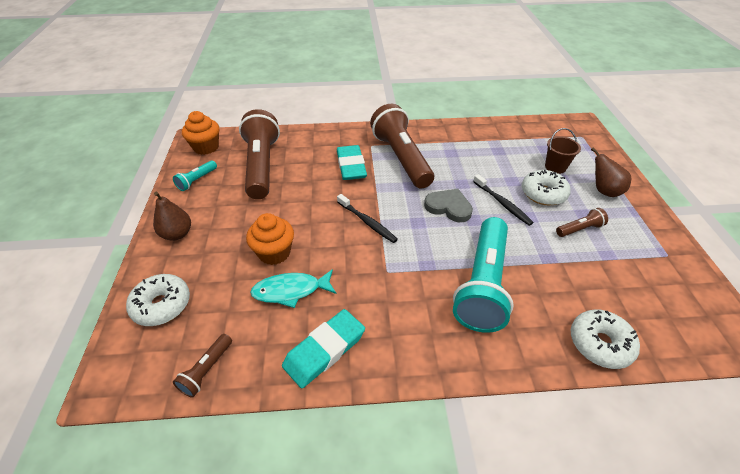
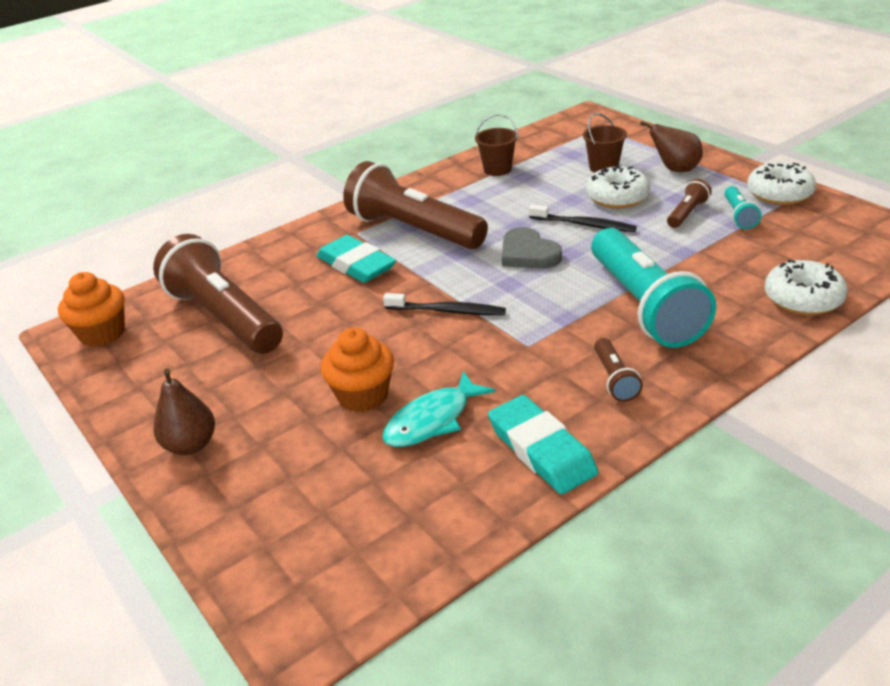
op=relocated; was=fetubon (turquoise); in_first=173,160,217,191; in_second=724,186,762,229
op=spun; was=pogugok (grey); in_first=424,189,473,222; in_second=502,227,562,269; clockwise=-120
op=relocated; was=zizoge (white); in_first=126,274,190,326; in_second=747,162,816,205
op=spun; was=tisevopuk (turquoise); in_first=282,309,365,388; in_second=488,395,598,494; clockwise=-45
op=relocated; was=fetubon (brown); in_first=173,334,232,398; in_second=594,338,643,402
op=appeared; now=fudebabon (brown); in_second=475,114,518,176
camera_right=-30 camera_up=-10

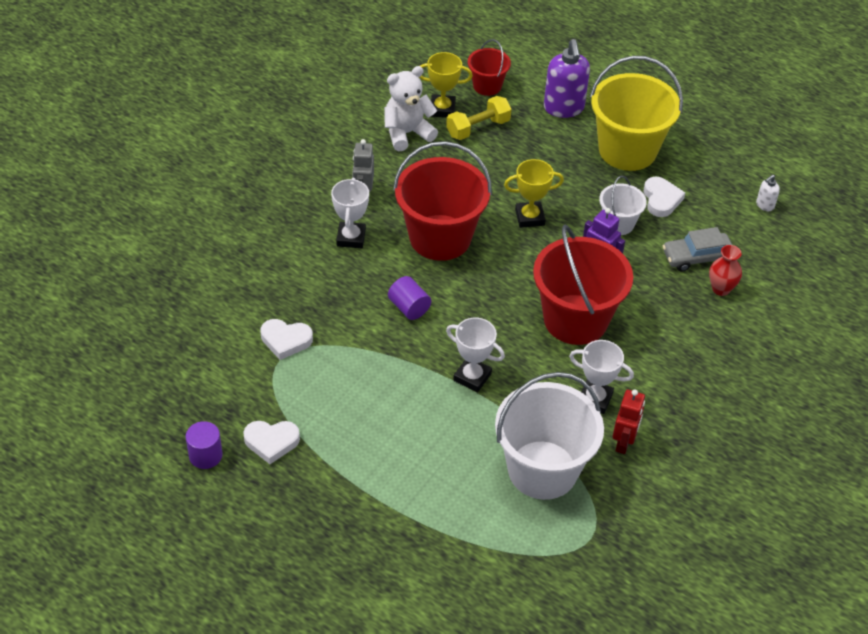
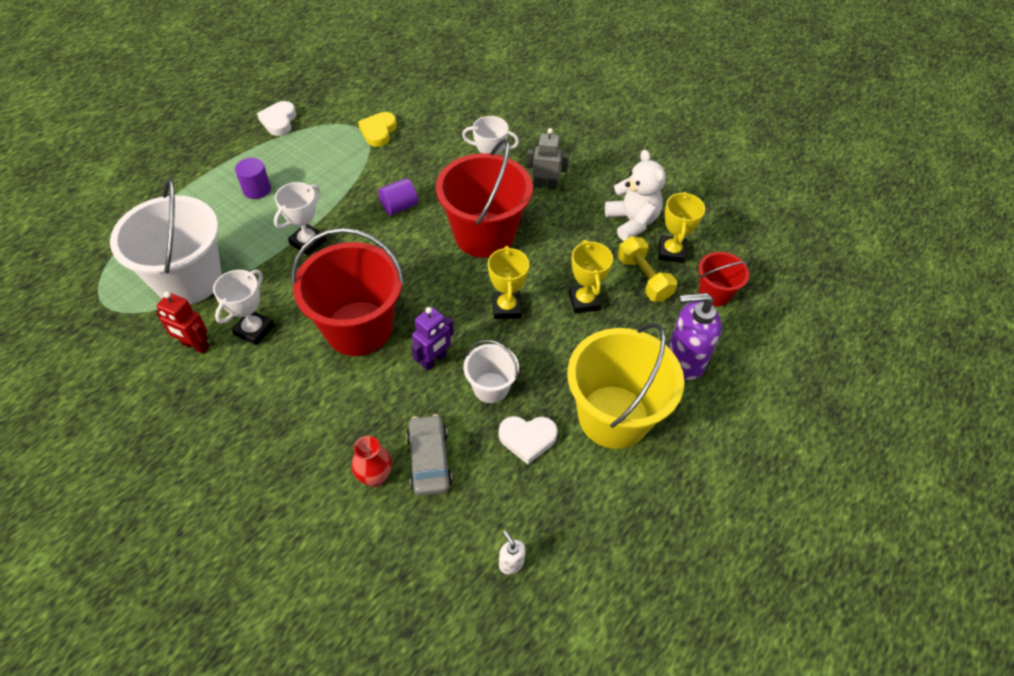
op=colour; was=pogugok (white); now=pogugok (yellow); in_first=260,319,313,360; in_second=358,112,397,147
op=relocated; was=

## What the task requires
What should appear is an exact reproduction of the lines from the one with "op=relocated; was=fetubon (brown);" through the end of the material above, and no pictures.

## Reply
op=relocated; was=fetubon (brown); in_first=173,334,232,398; in_second=594,338,643,402
op=appeared; now=fudebabon (brown); in_second=475,114,518,176
camera_right=-30 camera_up=-10

op=colour; was=pogugok (white); now=pogugok (yellow); in_first=260,319,313,360; in_second=358,112,397,147
op=relocated; was=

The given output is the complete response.